Stated problem → Rewrite the material from its first line through the line containing "80: 5:58 -> 6:01", replacing "Prague" with "Praha" and leaving everything else unchanged.

Data listing

---+---

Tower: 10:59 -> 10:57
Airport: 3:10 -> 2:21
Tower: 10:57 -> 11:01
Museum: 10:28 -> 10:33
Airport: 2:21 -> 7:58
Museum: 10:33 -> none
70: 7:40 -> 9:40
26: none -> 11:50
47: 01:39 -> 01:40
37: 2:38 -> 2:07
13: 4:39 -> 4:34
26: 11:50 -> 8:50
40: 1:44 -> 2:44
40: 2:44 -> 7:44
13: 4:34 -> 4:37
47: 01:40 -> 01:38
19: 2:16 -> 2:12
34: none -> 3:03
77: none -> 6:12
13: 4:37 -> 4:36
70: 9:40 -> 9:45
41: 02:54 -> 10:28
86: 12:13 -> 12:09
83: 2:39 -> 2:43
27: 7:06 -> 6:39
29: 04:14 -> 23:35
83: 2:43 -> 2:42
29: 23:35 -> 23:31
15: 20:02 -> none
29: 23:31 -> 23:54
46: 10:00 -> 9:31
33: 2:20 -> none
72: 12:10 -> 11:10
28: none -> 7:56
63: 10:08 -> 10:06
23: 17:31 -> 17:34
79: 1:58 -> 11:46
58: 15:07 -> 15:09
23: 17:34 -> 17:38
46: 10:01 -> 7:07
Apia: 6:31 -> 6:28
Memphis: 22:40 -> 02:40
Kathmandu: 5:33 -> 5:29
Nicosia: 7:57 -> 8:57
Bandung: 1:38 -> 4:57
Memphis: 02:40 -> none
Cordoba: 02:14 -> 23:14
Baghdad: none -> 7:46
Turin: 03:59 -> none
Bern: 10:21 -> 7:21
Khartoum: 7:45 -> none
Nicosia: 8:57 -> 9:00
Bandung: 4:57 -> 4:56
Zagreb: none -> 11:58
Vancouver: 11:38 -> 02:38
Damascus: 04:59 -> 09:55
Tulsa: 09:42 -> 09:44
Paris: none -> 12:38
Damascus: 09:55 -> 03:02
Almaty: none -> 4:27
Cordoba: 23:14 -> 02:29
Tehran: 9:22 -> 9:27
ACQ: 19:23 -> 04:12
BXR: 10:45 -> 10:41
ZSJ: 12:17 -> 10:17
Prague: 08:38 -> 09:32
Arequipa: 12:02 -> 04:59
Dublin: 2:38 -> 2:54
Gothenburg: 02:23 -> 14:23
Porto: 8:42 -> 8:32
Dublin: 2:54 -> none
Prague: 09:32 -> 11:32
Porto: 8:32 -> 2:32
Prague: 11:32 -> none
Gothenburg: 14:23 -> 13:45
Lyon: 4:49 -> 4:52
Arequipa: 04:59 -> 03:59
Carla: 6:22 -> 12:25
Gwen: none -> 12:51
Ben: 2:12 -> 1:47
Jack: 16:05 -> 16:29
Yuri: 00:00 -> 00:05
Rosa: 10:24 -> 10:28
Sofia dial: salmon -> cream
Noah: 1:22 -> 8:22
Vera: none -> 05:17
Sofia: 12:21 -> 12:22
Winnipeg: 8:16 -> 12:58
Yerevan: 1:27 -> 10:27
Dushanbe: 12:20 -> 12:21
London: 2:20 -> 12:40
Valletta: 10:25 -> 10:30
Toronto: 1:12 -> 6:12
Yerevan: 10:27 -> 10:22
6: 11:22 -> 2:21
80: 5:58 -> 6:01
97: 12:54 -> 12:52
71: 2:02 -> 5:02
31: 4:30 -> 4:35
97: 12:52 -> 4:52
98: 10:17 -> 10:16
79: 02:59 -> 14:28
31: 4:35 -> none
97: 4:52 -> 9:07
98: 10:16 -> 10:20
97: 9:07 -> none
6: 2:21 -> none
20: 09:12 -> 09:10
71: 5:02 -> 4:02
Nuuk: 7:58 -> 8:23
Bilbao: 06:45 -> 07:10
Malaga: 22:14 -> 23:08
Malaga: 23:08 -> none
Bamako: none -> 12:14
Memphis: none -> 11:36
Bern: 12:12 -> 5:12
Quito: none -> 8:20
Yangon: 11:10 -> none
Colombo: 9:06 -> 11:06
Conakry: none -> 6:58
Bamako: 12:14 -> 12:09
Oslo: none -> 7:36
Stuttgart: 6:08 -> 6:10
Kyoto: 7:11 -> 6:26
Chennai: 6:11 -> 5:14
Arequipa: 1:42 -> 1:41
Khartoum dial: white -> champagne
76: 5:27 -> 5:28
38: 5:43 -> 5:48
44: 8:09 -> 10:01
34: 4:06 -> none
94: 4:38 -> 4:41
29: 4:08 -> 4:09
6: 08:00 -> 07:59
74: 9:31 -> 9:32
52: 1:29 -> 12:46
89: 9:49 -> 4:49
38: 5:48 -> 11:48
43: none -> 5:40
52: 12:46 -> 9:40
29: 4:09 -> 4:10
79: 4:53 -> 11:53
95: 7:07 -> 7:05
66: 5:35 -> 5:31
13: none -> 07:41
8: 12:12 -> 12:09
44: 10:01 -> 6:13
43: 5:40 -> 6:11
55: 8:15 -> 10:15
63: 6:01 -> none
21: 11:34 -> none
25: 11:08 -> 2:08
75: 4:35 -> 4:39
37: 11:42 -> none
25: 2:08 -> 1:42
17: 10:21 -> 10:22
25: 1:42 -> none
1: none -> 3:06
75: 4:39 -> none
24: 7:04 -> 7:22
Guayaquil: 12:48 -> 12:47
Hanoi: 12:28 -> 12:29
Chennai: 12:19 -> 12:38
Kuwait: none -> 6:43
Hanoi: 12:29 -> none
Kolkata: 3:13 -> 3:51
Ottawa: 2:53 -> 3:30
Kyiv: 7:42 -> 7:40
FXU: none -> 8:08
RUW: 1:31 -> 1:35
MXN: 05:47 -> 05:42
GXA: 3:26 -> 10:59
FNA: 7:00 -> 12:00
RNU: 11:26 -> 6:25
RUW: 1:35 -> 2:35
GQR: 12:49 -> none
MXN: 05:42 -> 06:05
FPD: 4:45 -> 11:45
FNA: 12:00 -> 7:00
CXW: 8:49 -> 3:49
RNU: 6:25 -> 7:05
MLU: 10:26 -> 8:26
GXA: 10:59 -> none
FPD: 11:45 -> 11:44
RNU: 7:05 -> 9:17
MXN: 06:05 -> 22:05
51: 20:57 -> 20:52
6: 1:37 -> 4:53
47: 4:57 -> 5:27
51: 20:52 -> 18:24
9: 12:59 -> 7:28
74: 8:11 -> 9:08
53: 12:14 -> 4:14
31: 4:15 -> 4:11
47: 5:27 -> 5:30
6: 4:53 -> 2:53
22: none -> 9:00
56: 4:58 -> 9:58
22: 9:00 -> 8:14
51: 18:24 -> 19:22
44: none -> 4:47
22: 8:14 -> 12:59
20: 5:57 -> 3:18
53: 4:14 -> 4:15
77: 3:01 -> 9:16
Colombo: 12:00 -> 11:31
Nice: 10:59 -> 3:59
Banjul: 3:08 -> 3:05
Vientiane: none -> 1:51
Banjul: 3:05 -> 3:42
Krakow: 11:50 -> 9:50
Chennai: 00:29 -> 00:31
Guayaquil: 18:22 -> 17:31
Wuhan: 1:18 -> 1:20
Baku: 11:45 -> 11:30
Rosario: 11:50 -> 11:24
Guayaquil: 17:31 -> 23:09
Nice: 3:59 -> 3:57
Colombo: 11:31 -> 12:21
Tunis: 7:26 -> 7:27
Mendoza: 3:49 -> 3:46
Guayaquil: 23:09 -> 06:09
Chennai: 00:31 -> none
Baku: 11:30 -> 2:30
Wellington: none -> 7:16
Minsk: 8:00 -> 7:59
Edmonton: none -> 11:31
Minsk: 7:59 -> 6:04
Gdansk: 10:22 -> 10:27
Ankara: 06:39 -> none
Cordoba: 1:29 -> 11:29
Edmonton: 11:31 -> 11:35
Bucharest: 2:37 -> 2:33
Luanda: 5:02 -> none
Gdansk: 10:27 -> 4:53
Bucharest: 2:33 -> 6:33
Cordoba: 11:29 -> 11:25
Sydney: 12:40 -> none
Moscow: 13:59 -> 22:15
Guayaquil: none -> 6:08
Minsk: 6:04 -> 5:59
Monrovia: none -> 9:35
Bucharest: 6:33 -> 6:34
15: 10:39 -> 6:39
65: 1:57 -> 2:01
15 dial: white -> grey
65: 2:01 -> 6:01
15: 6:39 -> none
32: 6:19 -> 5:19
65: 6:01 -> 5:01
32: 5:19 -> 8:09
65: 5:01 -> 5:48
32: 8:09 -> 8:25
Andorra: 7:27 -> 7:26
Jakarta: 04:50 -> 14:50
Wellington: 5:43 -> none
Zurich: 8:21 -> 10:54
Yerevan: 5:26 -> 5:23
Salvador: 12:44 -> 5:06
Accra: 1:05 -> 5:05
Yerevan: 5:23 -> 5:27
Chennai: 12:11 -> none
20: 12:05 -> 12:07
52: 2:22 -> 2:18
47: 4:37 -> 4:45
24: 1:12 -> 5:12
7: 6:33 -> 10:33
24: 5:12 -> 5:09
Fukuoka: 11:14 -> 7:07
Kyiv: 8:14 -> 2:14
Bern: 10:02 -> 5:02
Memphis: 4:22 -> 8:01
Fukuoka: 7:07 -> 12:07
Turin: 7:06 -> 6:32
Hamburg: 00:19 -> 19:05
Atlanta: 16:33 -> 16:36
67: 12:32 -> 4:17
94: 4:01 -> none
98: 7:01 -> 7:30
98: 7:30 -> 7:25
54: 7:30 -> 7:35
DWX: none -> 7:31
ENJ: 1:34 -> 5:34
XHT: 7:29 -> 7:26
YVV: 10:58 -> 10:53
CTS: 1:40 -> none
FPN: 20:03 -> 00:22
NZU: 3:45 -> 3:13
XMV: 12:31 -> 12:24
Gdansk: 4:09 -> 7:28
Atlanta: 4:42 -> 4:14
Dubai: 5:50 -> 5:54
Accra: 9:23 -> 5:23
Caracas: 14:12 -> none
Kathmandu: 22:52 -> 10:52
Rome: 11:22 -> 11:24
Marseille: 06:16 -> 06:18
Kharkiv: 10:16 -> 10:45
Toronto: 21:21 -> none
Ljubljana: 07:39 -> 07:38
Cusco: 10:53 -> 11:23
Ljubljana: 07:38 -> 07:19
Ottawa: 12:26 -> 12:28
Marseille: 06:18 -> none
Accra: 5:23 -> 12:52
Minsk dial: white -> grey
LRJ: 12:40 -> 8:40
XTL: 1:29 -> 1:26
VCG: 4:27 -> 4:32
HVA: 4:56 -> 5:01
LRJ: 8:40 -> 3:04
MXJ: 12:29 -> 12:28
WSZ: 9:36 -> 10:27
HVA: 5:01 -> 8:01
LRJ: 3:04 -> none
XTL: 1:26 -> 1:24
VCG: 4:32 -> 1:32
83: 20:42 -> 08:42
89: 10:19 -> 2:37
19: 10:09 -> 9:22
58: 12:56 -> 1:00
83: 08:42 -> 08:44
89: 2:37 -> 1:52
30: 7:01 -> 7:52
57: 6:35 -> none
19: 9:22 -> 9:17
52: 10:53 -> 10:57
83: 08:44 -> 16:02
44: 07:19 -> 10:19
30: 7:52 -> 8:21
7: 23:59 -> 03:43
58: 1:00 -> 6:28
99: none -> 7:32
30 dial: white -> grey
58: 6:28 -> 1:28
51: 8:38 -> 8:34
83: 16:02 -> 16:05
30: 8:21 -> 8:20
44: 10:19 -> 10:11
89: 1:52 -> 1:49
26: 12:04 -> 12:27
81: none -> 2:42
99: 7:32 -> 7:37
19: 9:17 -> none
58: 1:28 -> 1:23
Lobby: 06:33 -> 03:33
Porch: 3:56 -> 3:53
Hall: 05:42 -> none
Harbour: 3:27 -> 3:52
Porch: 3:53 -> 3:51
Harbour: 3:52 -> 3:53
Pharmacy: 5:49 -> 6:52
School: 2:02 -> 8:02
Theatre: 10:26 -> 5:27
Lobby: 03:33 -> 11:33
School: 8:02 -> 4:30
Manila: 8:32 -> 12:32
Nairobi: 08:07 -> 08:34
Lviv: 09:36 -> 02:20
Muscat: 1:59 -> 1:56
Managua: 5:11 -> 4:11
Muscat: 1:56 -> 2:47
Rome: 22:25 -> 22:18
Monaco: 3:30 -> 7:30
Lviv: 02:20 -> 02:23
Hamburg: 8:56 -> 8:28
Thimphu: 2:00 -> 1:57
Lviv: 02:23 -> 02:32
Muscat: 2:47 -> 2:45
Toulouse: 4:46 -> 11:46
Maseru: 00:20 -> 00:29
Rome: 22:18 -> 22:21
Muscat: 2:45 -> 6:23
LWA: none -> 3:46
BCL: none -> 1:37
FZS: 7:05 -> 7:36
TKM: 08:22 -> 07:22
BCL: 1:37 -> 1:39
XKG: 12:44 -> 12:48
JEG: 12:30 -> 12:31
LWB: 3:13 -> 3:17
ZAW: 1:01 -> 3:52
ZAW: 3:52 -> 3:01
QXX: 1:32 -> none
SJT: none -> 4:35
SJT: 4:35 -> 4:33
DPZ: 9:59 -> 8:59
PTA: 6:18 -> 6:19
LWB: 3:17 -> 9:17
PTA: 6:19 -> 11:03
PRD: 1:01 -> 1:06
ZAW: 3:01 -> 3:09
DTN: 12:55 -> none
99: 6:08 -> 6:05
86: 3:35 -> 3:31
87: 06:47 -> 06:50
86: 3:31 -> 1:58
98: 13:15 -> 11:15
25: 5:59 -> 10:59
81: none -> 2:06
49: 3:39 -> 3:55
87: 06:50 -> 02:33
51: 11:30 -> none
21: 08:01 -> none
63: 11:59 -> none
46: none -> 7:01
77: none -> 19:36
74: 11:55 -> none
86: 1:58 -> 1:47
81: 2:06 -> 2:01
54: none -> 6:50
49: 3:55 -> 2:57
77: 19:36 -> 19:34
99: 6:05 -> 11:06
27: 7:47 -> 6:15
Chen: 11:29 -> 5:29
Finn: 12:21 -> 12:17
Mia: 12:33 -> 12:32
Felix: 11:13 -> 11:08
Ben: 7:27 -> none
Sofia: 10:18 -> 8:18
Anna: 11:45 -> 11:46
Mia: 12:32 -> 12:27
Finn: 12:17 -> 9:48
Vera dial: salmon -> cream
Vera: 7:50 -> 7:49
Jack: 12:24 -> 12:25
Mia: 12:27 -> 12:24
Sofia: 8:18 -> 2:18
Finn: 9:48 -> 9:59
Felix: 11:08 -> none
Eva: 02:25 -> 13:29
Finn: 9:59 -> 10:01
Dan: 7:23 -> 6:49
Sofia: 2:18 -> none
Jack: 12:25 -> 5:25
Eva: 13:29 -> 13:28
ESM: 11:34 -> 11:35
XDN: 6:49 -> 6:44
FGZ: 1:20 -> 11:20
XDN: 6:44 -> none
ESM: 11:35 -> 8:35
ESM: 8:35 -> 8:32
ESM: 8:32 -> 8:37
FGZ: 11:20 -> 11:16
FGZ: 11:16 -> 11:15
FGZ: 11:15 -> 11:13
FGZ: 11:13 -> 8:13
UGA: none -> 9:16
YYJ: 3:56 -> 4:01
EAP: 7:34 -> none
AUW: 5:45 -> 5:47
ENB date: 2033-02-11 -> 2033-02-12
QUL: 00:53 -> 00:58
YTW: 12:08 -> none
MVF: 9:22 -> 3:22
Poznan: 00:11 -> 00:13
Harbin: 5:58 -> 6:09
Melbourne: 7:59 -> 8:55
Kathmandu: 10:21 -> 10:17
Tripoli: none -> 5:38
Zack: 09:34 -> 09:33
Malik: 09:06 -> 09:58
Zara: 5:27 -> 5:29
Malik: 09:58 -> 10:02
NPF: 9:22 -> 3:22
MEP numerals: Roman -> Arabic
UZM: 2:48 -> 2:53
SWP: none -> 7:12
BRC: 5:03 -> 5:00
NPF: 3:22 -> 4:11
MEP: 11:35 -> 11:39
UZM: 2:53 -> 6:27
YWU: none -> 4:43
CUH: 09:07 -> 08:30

---+---

Response to the task →
Tower: 10:59 -> 10:57
Airport: 3:10 -> 2:21
Tower: 10:57 -> 11:01
Museum: 10:28 -> 10:33
Airport: 2:21 -> 7:58
Museum: 10:33 -> none
70: 7:40 -> 9:40
26: none -> 11:50
47: 01:39 -> 01:40
37: 2:38 -> 2:07
13: 4:39 -> 4:34
26: 11:50 -> 8:50
40: 1:44 -> 2:44
40: 2:44 -> 7:44
13: 4:34 -> 4:37
47: 01:40 -> 01:38
19: 2:16 -> 2:12
34: none -> 3:03
77: none -> 6:12
13: 4:37 -> 4:36
70: 9:40 -> 9:45
41: 02:54 -> 10:28
86: 12:13 -> 12:09
83: 2:39 -> 2:43
27: 7:06 -> 6:39
29: 04:14 -> 23:35
83: 2:43 -> 2:42
29: 23:35 -> 23:31
15: 20:02 -> none
29: 23:31 -> 23:54
46: 10:00 -> 9:31
33: 2:20 -> none
72: 12:10 -> 11:10
28: none -> 7:56
63: 10:08 -> 10:06
23: 17:31 -> 17:34
79: 1:58 -> 11:46
58: 15:07 -> 15:09
23: 17:34 -> 17:38
46: 10:01 -> 7:07
Apia: 6:31 -> 6:28
Memphis: 22:40 -> 02:40
Kathmandu: 5:33 -> 5:29
Nicosia: 7:57 -> 8:57
Bandung: 1:38 -> 4:57
Memphis: 02:40 -> none
Cordoba: 02:14 -> 23:14
Baghdad: none -> 7:46
Turin: 03:59 -> none
Bern: 10:21 -> 7:21
Khartoum: 7:45 -> none
Nicosia: 8:57 -> 9:00
Bandung: 4:57 -> 4:56
Zagreb: none -> 11:58
Vancouver: 11:38 -> 02:38
Damascus: 04:59 -> 09:55
Tulsa: 09:42 -> 09:44
Paris: none -> 12:38
Damascus: 09:55 -> 03:02
Almaty: none -> 4:27
Cordoba: 23:14 -> 02:29
Tehran: 9:22 -> 9:27
ACQ: 19:23 -> 04:12
BXR: 10:45 -> 10:41
ZSJ: 12:17 -> 10:17
Praha: 08:38 -> 09:32
Arequipa: 12:02 -> 04:59
Dublin: 2:38 -> 2:54
Gothenburg: 02:23 -> 14:23
Porto: 8:42 -> 8:32
Dublin: 2:54 -> none
Praha: 09:32 -> 11:32
Porto: 8:32 -> 2:32
Praha: 11:32 -> none
Gothenburg: 14:23 -> 13:45
Lyon: 4:49 -> 4:52
Arequipa: 04:59 -> 03:59
Carla: 6:22 -> 12:25
Gwen: none -> 12:51
Ben: 2:12 -> 1:47
Jack: 16:05 -> 16:29
Yuri: 00:00 -> 00:05
Rosa: 10:24 -> 10:28
Sofia dial: salmon -> cream
Noah: 1:22 -> 8:22
Vera: none -> 05:17
Sofia: 12:21 -> 12:22
Winnipeg: 8:16 -> 12:58
Yerevan: 1:27 -> 10:27
Dushanbe: 12:20 -> 12:21
London: 2:20 -> 12:40
Valletta: 10:25 -> 10:30
Toronto: 1:12 -> 6:12
Yerevan: 10:27 -> 10:22
6: 11:22 -> 2:21
80: 5:58 -> 6:01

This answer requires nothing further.